▶ _What needs to be done_
Working through the entries below, find how many lines include "VBUS", then write only that number.

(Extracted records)
========

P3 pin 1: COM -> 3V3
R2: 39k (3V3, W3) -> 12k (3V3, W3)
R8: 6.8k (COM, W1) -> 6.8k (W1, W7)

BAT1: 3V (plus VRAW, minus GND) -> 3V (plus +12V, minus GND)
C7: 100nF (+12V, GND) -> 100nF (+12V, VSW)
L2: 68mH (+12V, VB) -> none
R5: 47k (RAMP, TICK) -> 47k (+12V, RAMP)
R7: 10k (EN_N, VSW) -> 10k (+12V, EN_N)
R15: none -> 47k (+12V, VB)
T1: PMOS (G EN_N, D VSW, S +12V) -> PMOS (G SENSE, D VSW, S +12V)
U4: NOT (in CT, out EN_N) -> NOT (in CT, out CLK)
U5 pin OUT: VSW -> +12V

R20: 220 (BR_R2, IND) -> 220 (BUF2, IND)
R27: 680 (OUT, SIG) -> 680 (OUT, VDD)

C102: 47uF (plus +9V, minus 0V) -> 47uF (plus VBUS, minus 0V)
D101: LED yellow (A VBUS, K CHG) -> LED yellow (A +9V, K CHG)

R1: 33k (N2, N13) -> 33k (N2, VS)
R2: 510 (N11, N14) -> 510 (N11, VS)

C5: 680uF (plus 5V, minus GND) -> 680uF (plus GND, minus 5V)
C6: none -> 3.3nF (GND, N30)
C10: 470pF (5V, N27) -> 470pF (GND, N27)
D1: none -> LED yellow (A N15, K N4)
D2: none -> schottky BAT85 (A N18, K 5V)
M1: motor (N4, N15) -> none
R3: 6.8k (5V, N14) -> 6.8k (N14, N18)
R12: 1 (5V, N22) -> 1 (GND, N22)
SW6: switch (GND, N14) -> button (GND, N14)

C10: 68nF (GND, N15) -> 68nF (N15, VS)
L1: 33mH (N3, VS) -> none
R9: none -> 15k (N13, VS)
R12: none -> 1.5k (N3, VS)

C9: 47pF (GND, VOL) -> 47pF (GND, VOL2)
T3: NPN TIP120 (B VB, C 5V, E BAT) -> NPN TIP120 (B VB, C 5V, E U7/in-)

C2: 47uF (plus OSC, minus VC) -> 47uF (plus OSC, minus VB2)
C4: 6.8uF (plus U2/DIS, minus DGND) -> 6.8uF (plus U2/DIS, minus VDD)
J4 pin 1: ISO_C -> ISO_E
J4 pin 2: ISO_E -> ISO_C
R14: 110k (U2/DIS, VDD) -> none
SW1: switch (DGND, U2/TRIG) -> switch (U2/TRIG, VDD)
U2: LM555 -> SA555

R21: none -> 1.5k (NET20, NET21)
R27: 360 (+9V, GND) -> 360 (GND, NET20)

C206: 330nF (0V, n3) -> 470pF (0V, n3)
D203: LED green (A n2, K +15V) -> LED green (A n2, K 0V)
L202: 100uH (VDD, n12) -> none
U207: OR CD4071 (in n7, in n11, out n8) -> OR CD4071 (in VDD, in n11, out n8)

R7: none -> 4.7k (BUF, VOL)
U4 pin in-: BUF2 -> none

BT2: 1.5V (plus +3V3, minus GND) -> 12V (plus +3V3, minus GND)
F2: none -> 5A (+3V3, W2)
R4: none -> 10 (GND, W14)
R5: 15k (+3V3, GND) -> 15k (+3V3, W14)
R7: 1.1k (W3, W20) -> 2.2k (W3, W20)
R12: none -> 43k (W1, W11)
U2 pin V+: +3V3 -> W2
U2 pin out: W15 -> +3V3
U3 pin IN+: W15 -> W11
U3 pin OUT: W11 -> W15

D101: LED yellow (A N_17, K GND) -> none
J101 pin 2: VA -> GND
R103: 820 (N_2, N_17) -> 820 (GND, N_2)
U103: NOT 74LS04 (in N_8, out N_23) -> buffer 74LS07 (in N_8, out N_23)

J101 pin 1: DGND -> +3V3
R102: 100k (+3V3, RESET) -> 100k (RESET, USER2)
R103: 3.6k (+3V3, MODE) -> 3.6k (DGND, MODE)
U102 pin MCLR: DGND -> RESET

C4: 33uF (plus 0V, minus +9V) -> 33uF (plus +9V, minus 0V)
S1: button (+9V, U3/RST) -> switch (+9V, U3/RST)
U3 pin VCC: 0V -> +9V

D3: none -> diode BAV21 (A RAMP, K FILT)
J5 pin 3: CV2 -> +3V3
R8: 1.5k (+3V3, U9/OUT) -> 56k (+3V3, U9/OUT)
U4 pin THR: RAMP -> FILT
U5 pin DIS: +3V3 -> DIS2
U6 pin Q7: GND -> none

========

▶ _Result of this exercise_
2